* [TASK OBJECTIVE] Ignoring every picture, transcribe the data in full as it stands.

* [MATERIAL FOR THIS TASK]
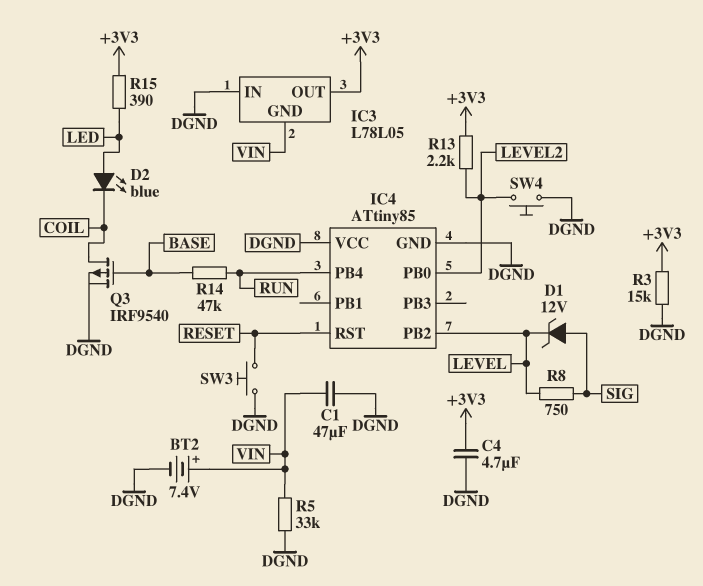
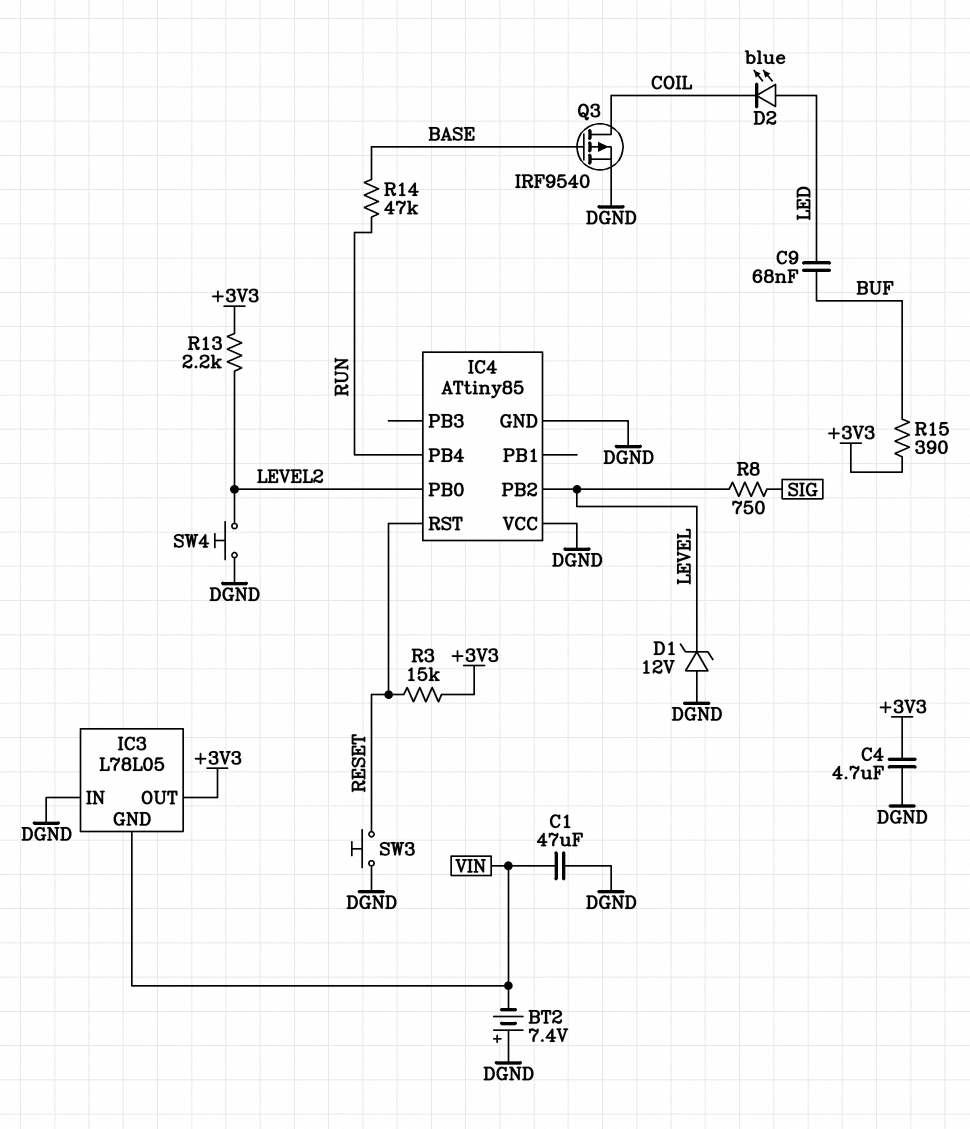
BT2: 7.4V (plus VIN, minus DGND) -> 7.4V (plus DGND, minus VIN)
C9: none -> 68nF (BUF, LED)
D1: zener 12V (A SIG, K LEVEL) -> zener 12V (A DGND, K LEVEL)
R3: 15k (+3V3, DGND) -> 15k (+3V3, RESET)
R5: 33k (DGND, VIN) -> none
R15: 390 (+3V3, LED) -> 390 (+3V3, BUF)

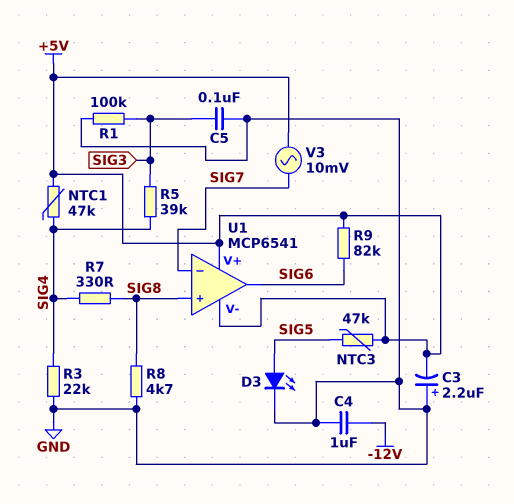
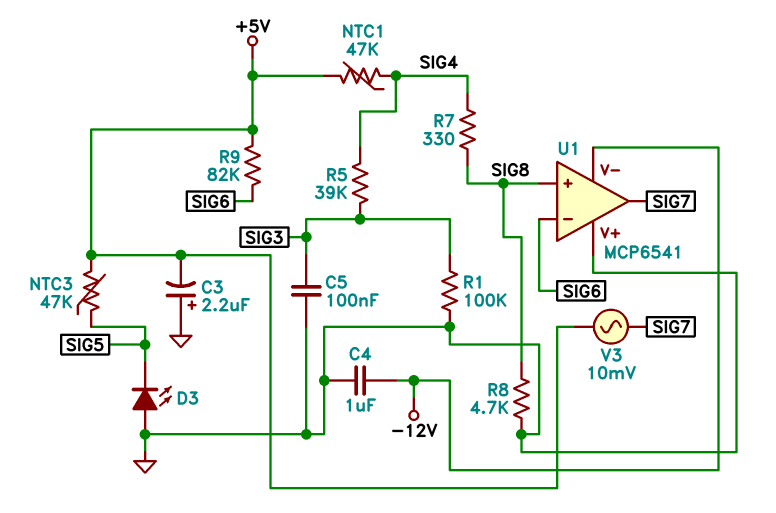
D3: LED (A SIG5, K GND) -> LED (A GND, K SIG5)
R3: 22k (GND, SIG4) -> none
U1 pin V+: +5V -> GND
U1 pin V-: +5V -> -12V
U1 pin in-: SIG7 -> SIG6
U1 pin out: SIG6 -> SIG7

* [WRITTEN RESPONSE]
BT2: 7.4V (plus VIN, minus DGND) -> 7.4V (plus DGND, minus VIN)
C9: none -> 68nF (BUF, LED)
D1: zener 12V (A SIG, K LEVEL) -> zener 12V (A DGND, K LEVEL)
R3: 15k (+3V3, DGND) -> 15k (+3V3, RESET)
R5: 33k (DGND, VIN) -> none
R15: 390 (+3V3, LED) -> 390 (+3V3, BUF)

D3: LED (A SIG5, K GND) -> LED (A GND, K SIG5)
R3: 22k (GND, SIG4) -> none
U1 pin V+: +5V -> GND
U1 pin V-: +5V -> -12V
U1 pin in-: SIG7 -> SIG6
U1 pin out: SIG6 -> SIG7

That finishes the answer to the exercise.